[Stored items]
------------------------------------------------

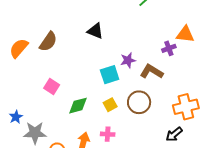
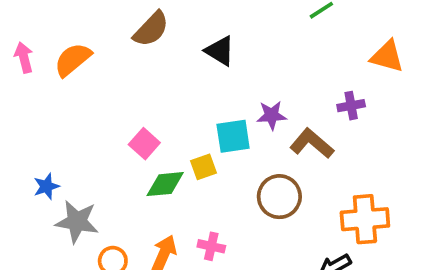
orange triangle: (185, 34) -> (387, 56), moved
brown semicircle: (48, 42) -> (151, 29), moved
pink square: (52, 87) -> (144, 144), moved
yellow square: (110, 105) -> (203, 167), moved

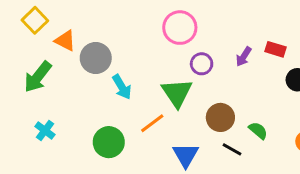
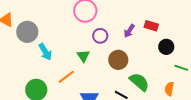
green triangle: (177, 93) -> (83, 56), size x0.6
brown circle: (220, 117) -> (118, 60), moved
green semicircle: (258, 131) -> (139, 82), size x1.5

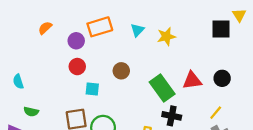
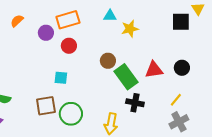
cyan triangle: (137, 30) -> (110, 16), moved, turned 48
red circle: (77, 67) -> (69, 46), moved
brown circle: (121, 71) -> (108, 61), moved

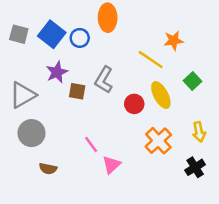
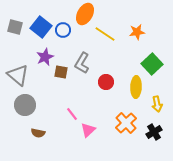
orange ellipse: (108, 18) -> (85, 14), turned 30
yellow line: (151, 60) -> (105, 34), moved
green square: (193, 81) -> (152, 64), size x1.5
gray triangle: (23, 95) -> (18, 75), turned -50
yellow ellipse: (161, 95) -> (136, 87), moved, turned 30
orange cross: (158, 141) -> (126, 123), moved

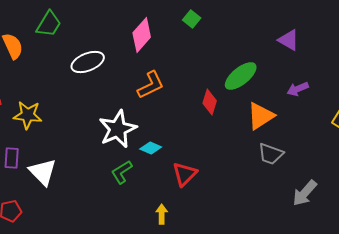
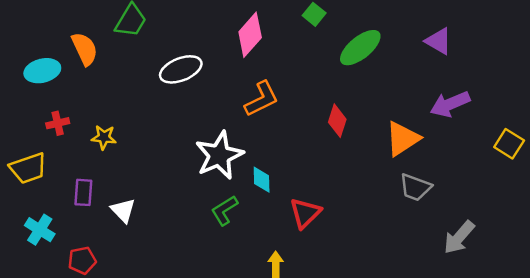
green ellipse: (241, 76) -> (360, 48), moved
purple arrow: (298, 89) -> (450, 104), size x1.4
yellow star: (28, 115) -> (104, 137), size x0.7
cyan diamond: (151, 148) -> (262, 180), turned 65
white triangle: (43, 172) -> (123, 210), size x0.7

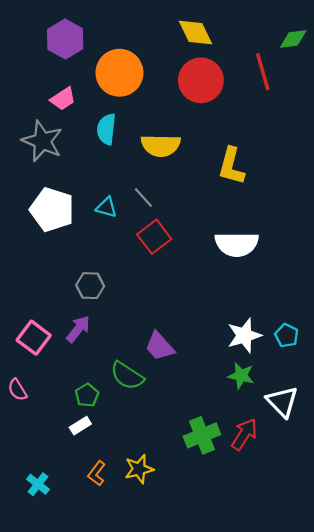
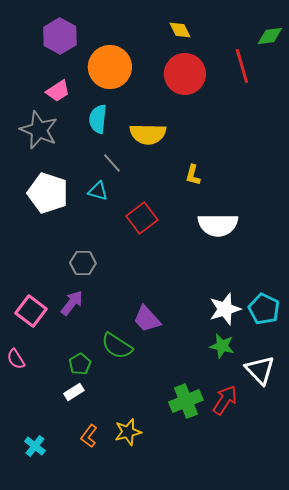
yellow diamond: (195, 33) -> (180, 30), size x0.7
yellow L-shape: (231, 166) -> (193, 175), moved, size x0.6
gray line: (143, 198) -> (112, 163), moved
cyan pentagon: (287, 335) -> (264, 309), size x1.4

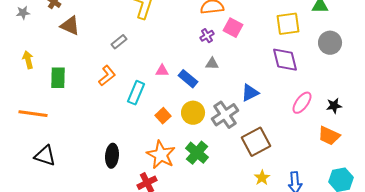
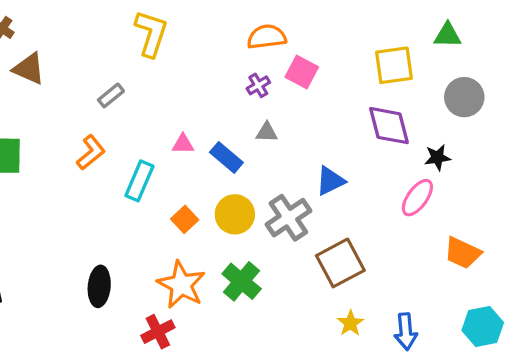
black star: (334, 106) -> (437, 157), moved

------------------------------------------------

Task details: Exactly reproduce the lines above, starting at the one that contains "yellow ellipse: (161, 95)" and ending at the one that contains "yellow diamond: (195, 33)", both inclusive; leave the pictures out and add no other lines.

Solution for this task:
yellow ellipse: (161, 95) -> (136, 87), moved, turned 30
orange cross: (158, 141) -> (126, 123), moved

green ellipse: (241, 76) -> (360, 48), moved
purple arrow: (298, 89) -> (450, 104), size x1.4
yellow star: (28, 115) -> (104, 137), size x0.7
cyan diamond: (151, 148) -> (262, 180), turned 65
white triangle: (43, 172) -> (123, 210), size x0.7

yellow diamond: (195, 33) -> (180, 30), size x0.7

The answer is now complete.